Task instructions:
Give the number of lines in the records below that include "RCLK", and nothing more.

-.-.-

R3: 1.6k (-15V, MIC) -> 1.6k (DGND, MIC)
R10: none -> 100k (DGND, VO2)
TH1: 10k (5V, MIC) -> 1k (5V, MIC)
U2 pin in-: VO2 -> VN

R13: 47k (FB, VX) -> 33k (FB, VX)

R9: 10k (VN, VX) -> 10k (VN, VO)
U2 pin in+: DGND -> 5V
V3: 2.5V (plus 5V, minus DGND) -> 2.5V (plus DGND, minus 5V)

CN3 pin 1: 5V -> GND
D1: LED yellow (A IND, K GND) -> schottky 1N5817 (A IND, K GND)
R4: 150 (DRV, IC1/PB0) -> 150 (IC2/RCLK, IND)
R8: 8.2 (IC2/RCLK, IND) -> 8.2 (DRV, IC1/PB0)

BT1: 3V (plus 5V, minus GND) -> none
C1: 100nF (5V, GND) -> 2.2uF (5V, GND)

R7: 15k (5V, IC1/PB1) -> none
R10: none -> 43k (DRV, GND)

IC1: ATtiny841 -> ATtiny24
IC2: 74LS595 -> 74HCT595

-.-.-

Reply:
2